BEGIN Records for processing
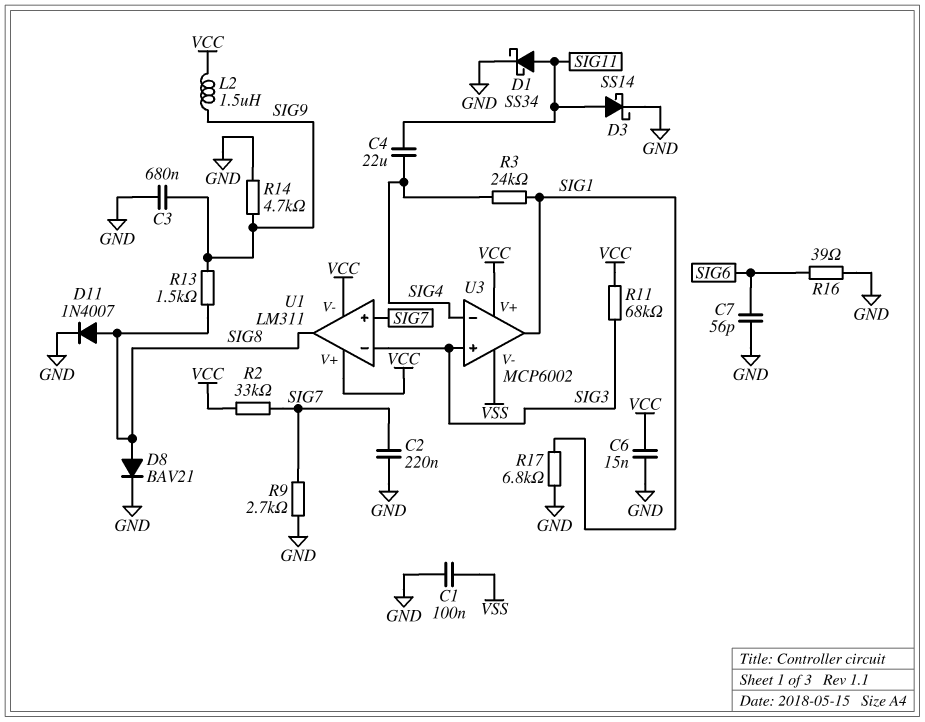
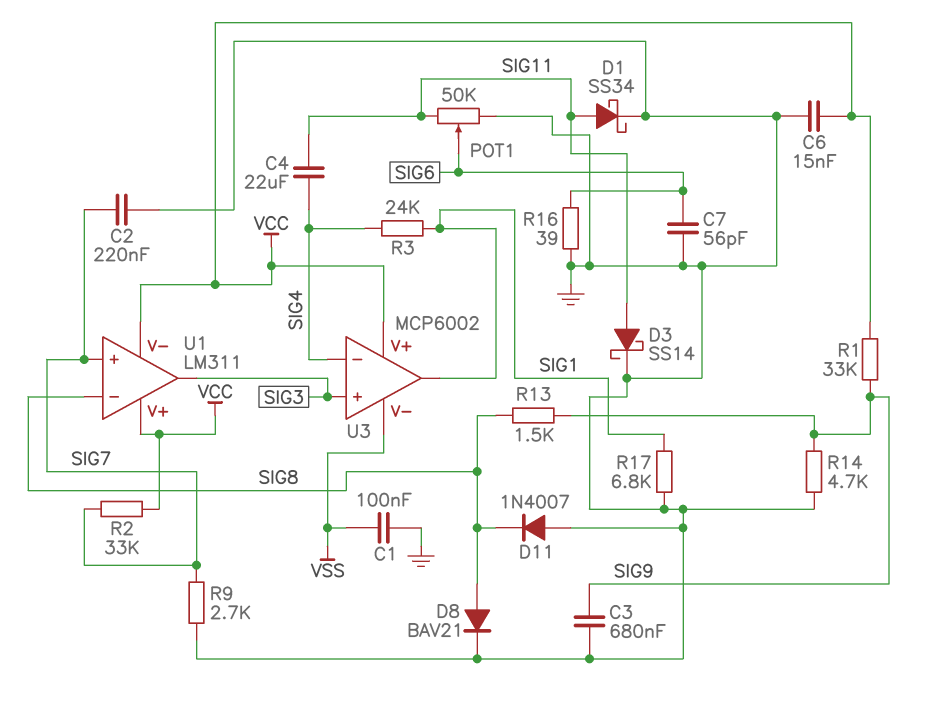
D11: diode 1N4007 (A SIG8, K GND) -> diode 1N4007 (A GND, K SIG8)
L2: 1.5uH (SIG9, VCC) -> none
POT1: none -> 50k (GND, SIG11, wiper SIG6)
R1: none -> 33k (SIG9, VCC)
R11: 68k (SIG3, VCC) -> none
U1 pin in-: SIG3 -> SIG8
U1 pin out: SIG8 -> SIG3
END Records for processing
§ Prompt
The expected output is the full material above, word for word, without pictures.

§ Answer to this task
D11: diode 1N4007 (A SIG8, K GND) -> diode 1N4007 (A GND, K SIG8)
L2: 1.5uH (SIG9, VCC) -> none
POT1: none -> 50k (GND, SIG11, wiper SIG6)
R1: none -> 33k (SIG9, VCC)
R11: 68k (SIG3, VCC) -> none
U1 pin in-: SIG3 -> SIG8
U1 pin out: SIG8 -> SIG3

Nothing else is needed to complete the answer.